** Available data follows **

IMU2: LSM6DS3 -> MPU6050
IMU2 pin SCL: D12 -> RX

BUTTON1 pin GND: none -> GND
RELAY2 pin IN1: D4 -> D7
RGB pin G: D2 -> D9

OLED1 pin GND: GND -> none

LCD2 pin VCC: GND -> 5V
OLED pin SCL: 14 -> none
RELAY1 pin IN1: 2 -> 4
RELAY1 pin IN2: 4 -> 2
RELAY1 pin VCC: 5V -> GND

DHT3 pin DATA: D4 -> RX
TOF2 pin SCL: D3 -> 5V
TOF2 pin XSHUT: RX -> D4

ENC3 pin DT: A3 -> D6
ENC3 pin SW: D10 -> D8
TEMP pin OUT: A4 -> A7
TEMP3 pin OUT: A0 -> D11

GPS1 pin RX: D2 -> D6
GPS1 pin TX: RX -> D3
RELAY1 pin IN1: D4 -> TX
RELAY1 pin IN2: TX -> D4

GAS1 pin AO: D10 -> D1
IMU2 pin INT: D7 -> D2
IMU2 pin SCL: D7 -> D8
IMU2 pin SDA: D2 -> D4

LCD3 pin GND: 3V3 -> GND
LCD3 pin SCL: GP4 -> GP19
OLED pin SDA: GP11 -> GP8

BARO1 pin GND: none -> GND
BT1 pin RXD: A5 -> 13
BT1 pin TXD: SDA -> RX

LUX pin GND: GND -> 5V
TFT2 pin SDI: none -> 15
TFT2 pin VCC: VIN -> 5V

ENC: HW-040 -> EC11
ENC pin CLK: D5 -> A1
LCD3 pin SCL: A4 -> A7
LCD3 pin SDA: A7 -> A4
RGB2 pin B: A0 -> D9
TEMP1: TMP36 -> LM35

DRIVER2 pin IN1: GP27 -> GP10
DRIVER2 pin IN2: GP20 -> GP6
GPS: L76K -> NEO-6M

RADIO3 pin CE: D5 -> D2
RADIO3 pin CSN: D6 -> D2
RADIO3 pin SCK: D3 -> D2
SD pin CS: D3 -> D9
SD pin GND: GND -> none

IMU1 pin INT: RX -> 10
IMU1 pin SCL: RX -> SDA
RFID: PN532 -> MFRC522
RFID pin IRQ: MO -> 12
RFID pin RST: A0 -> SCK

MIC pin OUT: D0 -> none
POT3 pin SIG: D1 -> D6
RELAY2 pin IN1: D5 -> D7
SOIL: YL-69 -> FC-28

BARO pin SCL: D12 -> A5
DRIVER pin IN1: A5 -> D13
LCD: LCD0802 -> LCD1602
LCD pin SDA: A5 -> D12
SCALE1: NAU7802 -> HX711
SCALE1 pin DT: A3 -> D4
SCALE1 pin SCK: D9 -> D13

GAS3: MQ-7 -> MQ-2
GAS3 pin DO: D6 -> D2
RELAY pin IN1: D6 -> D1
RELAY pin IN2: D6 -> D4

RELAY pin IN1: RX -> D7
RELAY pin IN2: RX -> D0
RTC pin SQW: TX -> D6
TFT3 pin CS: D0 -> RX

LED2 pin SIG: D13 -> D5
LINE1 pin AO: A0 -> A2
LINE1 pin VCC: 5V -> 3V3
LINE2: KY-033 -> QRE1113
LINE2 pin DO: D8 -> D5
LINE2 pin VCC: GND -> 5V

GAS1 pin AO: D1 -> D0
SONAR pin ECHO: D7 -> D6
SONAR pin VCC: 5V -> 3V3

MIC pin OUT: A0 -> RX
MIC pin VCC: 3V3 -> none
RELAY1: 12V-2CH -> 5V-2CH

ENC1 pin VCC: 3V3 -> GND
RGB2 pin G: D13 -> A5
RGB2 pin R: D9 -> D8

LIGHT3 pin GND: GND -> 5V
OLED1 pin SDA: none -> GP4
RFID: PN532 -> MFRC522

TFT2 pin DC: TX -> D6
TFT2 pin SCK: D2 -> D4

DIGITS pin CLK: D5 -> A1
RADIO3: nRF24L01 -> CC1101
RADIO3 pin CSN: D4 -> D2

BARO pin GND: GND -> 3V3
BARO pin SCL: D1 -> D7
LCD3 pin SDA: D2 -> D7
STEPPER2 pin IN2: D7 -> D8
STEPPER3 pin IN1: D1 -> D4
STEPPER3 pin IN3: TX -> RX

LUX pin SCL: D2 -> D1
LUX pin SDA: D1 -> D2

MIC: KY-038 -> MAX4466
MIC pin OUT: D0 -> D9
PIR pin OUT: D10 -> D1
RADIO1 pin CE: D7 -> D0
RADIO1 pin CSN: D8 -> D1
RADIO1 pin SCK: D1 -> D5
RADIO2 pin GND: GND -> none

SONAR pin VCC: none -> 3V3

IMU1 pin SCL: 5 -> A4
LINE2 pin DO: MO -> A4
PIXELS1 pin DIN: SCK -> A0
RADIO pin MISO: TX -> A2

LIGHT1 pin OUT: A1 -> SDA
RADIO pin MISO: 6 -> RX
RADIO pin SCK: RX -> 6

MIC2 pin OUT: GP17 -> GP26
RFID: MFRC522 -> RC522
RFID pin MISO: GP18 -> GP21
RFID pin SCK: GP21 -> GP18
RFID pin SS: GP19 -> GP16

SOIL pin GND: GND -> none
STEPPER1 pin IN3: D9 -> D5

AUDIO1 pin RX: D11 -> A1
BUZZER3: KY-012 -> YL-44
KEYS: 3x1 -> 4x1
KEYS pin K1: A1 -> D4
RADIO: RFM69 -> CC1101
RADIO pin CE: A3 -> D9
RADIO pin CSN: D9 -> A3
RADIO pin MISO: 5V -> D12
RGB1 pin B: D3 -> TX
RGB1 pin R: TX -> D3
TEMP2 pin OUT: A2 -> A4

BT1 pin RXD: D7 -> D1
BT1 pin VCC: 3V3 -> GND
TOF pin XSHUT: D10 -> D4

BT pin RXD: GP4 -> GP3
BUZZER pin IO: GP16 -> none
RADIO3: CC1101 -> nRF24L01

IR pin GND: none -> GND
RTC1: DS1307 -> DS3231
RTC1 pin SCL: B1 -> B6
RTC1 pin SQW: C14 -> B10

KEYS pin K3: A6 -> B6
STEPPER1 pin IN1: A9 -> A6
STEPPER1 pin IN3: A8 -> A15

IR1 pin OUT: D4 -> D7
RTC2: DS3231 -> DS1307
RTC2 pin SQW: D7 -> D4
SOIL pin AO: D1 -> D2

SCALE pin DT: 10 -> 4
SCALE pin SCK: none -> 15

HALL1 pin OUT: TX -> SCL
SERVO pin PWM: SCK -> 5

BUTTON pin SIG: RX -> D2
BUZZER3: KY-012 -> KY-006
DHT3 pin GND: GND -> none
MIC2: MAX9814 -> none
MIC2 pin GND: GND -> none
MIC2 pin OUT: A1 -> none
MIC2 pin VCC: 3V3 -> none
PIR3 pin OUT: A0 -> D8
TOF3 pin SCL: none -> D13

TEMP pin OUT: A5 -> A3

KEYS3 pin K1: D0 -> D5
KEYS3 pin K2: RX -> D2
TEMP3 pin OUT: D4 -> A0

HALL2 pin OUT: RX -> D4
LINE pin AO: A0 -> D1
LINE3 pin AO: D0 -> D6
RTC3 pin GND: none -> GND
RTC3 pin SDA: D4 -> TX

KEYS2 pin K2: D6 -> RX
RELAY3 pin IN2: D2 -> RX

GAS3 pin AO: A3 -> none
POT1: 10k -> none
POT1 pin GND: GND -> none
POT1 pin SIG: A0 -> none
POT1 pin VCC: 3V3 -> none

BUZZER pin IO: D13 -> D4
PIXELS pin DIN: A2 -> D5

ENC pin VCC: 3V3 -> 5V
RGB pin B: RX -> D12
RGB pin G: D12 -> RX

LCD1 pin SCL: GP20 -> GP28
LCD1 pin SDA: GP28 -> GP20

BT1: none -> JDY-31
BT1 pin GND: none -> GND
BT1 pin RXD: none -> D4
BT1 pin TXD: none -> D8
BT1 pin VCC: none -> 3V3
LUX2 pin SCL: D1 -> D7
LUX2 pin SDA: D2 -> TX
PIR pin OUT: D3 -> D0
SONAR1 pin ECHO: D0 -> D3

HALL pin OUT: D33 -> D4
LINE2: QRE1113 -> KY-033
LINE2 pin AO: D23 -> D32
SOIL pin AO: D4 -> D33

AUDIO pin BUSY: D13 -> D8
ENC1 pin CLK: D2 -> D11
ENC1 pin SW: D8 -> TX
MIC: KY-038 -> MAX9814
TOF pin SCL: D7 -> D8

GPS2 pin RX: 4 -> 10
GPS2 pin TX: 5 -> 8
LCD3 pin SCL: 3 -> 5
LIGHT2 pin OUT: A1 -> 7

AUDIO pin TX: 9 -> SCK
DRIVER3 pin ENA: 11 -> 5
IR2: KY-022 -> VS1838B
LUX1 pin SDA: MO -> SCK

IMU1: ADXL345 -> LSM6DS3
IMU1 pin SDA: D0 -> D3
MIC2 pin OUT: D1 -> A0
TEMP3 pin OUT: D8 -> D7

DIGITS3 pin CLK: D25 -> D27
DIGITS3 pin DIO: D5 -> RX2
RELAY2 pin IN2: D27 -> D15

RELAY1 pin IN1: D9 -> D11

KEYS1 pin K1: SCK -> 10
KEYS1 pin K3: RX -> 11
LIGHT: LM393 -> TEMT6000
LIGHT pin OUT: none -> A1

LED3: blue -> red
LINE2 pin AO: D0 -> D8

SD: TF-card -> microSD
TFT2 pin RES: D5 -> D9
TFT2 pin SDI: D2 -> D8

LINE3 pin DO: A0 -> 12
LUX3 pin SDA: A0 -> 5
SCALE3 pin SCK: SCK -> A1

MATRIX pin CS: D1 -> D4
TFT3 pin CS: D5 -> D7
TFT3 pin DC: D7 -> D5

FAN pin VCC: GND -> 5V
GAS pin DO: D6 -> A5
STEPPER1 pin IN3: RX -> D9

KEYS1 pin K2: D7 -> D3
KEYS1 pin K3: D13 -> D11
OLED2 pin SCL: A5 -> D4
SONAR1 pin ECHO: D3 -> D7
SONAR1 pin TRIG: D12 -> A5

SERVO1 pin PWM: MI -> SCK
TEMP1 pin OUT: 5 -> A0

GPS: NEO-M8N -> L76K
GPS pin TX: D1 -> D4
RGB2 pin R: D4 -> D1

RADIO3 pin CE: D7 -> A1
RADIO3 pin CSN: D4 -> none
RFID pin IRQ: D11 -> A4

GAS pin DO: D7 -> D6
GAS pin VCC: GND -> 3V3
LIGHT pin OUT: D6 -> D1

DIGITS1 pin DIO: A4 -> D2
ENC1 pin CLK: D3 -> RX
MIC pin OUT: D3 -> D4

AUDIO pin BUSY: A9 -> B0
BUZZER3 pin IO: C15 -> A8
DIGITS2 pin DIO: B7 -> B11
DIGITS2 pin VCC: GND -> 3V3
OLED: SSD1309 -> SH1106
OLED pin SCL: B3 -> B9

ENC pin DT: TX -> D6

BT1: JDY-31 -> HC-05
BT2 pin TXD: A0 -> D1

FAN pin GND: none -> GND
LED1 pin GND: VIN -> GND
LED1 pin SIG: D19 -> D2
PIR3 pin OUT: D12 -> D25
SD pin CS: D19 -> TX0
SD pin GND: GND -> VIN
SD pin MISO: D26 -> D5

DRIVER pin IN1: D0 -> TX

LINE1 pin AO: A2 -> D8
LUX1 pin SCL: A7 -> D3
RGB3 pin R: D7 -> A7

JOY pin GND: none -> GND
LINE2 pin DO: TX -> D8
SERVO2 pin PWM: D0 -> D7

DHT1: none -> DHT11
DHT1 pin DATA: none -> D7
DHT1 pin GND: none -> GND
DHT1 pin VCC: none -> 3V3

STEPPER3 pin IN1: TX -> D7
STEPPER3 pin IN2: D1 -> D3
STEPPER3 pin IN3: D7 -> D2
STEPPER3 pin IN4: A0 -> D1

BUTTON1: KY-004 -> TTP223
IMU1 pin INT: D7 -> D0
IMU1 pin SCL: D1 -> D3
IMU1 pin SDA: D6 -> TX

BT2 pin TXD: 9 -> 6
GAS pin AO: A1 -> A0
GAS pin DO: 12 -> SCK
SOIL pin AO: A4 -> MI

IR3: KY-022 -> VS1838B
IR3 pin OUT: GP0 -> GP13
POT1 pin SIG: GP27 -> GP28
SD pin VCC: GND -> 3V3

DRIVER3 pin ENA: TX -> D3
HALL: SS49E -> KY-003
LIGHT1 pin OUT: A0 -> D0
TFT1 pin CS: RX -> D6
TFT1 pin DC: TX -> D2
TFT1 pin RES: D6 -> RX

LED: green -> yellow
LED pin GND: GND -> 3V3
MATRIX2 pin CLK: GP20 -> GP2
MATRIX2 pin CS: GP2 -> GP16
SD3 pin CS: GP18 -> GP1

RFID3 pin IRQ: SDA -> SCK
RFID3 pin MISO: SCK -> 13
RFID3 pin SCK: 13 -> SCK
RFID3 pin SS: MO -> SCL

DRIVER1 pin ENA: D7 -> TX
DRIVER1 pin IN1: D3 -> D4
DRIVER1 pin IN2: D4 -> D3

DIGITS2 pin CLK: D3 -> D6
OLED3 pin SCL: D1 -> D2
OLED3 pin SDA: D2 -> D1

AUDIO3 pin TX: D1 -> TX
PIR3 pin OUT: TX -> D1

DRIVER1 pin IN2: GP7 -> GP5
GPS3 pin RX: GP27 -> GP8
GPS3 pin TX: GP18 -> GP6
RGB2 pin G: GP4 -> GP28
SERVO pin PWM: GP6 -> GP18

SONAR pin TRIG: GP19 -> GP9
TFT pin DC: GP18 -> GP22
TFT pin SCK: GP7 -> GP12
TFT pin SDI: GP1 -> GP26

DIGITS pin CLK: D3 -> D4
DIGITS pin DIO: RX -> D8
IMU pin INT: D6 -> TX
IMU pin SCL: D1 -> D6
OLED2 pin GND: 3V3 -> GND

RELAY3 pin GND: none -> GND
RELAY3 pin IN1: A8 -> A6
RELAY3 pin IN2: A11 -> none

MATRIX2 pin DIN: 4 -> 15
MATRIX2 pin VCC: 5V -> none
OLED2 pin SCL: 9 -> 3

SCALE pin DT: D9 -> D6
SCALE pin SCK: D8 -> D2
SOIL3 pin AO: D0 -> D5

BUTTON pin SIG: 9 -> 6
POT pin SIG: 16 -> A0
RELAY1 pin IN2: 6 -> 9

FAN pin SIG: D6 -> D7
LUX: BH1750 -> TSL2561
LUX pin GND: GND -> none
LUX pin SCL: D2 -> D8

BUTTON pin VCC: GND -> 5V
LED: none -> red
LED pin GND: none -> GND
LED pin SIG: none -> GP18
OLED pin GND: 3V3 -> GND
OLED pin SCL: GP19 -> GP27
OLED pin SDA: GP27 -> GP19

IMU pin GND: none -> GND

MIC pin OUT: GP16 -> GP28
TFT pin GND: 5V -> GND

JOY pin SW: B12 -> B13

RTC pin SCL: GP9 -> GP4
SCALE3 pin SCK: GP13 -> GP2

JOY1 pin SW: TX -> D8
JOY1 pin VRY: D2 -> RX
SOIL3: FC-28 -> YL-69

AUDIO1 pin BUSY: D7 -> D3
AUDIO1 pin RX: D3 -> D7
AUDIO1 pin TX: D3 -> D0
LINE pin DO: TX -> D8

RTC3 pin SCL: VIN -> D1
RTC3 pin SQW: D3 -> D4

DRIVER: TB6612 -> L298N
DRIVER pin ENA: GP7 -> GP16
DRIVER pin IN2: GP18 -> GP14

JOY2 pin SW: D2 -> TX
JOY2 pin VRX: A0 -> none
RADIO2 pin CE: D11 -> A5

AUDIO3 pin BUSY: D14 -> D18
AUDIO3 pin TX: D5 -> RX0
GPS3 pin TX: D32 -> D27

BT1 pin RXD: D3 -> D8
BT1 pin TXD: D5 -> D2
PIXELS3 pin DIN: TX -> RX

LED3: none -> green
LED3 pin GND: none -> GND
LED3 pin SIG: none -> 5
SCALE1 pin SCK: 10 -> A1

** End of Available data **

How to complete this task
From the records above, transcribe without alteration every line from the one with "STEPPER1 pin IN3: A8 -> A15" to the one with "MIC2: MAX9814 -> none", inclusive.

Solution to the problem
STEPPER1 pin IN3: A8 -> A15

IR1 pin OUT: D4 -> D7
RTC2: DS3231 -> DS1307
RTC2 pin SQW: D7 -> D4
SOIL pin AO: D1 -> D2

SCALE pin DT: 10 -> 4
SCALE pin SCK: none -> 15

HALL1 pin OUT: TX -> SCL
SERVO pin PWM: SCK -> 5

BUTTON pin SIG: RX -> D2
BUZZER3: KY-012 -> KY-006
DHT3 pin GND: GND -> none
MIC2: MAX9814 -> none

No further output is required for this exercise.